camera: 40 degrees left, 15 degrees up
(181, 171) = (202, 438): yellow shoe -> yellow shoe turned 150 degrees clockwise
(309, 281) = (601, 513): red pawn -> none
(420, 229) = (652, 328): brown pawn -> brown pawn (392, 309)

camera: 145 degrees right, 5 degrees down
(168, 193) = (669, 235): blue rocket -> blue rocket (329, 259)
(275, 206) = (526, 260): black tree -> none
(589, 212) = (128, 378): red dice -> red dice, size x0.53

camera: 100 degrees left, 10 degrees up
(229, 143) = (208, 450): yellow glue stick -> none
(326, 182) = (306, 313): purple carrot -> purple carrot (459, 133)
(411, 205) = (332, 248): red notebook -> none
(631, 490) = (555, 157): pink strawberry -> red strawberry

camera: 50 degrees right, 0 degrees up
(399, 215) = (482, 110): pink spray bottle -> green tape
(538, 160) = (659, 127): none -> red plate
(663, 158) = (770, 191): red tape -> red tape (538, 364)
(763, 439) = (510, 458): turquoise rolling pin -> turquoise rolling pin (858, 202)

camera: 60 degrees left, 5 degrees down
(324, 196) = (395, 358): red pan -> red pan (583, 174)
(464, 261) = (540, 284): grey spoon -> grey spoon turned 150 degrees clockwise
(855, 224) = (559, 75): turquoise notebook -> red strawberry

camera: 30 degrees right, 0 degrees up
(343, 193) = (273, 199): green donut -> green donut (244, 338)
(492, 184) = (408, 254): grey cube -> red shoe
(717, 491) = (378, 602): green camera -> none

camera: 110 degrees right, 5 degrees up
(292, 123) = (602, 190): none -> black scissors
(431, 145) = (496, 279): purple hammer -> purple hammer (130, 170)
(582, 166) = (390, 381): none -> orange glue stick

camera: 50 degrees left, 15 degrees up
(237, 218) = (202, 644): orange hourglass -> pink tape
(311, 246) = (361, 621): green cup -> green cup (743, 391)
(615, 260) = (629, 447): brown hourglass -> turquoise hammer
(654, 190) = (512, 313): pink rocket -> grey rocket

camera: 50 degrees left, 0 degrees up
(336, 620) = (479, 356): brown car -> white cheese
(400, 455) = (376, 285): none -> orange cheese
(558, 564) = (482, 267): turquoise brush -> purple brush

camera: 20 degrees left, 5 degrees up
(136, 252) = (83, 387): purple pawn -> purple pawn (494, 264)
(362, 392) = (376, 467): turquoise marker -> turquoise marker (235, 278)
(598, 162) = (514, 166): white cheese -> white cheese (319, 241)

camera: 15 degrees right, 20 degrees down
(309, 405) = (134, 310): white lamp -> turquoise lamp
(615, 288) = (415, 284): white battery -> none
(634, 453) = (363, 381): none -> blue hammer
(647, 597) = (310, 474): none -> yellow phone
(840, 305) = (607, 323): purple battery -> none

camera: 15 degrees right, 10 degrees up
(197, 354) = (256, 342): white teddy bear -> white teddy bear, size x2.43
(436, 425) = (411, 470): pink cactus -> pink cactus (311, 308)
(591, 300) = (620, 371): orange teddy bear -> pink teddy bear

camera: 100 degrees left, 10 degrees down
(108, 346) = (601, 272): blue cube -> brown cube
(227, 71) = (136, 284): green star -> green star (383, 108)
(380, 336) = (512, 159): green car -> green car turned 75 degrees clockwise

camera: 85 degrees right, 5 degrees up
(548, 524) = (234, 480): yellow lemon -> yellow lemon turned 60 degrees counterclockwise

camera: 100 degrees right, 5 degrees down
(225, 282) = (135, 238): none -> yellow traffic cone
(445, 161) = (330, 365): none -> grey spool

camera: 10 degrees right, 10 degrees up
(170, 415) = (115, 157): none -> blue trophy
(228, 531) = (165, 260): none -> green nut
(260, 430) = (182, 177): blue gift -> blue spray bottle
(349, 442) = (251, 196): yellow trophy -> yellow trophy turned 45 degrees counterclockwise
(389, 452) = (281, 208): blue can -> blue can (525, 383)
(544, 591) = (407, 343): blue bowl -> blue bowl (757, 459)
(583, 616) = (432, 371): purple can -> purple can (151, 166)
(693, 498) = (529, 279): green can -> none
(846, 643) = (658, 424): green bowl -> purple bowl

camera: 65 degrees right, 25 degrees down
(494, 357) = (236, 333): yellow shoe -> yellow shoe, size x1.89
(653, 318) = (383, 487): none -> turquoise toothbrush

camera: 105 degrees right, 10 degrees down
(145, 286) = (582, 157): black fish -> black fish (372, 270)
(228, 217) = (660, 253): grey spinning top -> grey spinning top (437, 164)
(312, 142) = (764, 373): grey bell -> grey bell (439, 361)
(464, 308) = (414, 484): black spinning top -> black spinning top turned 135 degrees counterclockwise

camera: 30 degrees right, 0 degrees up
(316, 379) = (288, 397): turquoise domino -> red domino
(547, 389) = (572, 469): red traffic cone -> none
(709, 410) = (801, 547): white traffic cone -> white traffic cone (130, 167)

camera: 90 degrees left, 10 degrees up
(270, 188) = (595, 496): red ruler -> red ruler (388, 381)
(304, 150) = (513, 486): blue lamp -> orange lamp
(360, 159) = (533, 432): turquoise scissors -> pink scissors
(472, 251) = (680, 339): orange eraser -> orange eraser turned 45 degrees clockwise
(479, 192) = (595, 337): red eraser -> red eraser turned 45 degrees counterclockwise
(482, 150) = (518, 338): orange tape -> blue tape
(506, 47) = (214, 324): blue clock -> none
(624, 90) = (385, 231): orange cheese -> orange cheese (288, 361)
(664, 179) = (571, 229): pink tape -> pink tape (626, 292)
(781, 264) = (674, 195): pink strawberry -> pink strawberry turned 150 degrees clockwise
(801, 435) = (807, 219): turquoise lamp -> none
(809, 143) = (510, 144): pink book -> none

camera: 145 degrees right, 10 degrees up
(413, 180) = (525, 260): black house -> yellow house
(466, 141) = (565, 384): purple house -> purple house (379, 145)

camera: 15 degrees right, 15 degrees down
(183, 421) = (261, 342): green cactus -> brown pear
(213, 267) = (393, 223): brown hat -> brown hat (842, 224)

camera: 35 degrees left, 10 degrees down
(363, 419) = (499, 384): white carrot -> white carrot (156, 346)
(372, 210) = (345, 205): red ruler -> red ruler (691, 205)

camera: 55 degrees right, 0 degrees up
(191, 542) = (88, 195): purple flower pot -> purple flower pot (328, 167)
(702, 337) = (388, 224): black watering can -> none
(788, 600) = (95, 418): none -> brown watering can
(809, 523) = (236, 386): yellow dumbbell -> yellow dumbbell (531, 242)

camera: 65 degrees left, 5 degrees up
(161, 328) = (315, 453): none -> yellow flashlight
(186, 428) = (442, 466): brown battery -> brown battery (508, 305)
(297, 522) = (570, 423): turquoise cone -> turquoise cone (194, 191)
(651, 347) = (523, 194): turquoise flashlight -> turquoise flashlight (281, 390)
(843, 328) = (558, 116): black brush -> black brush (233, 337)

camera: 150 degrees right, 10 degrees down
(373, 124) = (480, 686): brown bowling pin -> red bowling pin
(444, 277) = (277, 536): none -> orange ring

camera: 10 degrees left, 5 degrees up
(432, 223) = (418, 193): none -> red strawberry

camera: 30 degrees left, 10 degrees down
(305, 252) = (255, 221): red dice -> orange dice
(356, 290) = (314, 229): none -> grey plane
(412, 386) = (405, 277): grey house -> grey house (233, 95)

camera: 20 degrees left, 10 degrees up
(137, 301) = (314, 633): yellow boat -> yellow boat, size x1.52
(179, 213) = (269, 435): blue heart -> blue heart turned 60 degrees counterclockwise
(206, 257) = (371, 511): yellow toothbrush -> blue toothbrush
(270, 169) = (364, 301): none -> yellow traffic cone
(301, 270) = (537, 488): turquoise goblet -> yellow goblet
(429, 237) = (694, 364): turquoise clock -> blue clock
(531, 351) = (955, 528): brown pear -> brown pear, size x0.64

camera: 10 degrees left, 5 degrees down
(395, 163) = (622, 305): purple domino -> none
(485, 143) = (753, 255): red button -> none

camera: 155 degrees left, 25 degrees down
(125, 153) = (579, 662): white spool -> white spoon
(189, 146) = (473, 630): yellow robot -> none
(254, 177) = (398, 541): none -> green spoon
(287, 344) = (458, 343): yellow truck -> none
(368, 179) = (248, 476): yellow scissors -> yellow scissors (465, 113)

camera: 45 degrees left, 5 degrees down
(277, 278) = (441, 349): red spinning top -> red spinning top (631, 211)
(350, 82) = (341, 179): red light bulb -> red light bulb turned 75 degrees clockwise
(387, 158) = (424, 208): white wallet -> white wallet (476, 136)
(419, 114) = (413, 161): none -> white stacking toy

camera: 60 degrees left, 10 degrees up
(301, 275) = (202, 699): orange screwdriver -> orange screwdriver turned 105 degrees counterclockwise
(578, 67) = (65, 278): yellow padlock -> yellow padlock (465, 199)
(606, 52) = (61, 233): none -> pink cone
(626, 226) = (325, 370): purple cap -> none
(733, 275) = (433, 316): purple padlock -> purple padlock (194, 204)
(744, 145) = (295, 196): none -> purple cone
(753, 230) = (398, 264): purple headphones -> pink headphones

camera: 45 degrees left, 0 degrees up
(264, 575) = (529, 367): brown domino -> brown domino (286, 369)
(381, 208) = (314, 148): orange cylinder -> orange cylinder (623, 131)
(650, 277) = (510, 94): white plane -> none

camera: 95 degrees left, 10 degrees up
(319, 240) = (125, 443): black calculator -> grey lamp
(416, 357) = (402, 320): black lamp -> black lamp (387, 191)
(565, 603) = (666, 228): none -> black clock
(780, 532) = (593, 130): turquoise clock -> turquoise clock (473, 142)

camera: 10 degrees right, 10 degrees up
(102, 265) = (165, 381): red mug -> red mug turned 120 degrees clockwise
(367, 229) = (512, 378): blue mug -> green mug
+===+
# Task directions:
Reproduce exactly, and only, the part of the listing above that begins at the line with "(653, 318) = (383, 487): none" and goes on through the line with "(213, 267) = (393, 223): brown".

# Solution below:
(653, 318) = (383, 487): none -> turquoise toothbrush

camera: 105 degrees right, 10 degrees down
(145, 286) = (582, 157): black fish -> black fish (372, 270)
(228, 217) = (660, 253): grey spinning top -> grey spinning top (437, 164)
(312, 142) = (764, 373): grey bell -> grey bell (439, 361)
(464, 308) = (414, 484): black spinning top -> black spinning top turned 135 degrees counterclockwise

camera: 30 degrees right, 0 degrees up
(316, 379) = (288, 397): turquoise domino -> red domino
(547, 389) = (572, 469): red traffic cone -> none
(709, 410) = (801, 547): white traffic cone -> white traffic cone (130, 167)

camera: 90 degrees left, 10 degrees up
(270, 188) = (595, 496): red ruler -> red ruler (388, 381)
(304, 150) = (513, 486): blue lamp -> orange lamp
(360, 159) = (533, 432): turquoise scissors -> pink scissors
(472, 251) = (680, 339): orange eraser -> orange eraser turned 45 degrees clockwise
(479, 192) = (595, 337): red eraser -> red eraser turned 45 degrees counterclockwise
(482, 150) = (518, 338): orange tape -> blue tape
(506, 47) = (214, 324): blue clock -> none
(624, 90) = (385, 231): orange cheese -> orange cheese (288, 361)
(664, 179) = (571, 229): pink tape -> pink tape (626, 292)
(781, 264) = (674, 195): pink strawberry -> pink strawberry turned 150 degrees clockwise
(801, 435) = (807, 219): turquoise lamp -> none
(809, 143) = (510, 144): pink book -> none

camera: 145 degrees right, 10 degrees up
(413, 180) = (525, 260): black house -> yellow house
(466, 141) = (565, 384): purple house -> purple house (379, 145)

camera: 15 degrees right, 15 degrees down
(183, 421) = (261, 342): green cactus -> brown pear
(213, 267) = (393, 223): brown hat -> brown hat (842, 224)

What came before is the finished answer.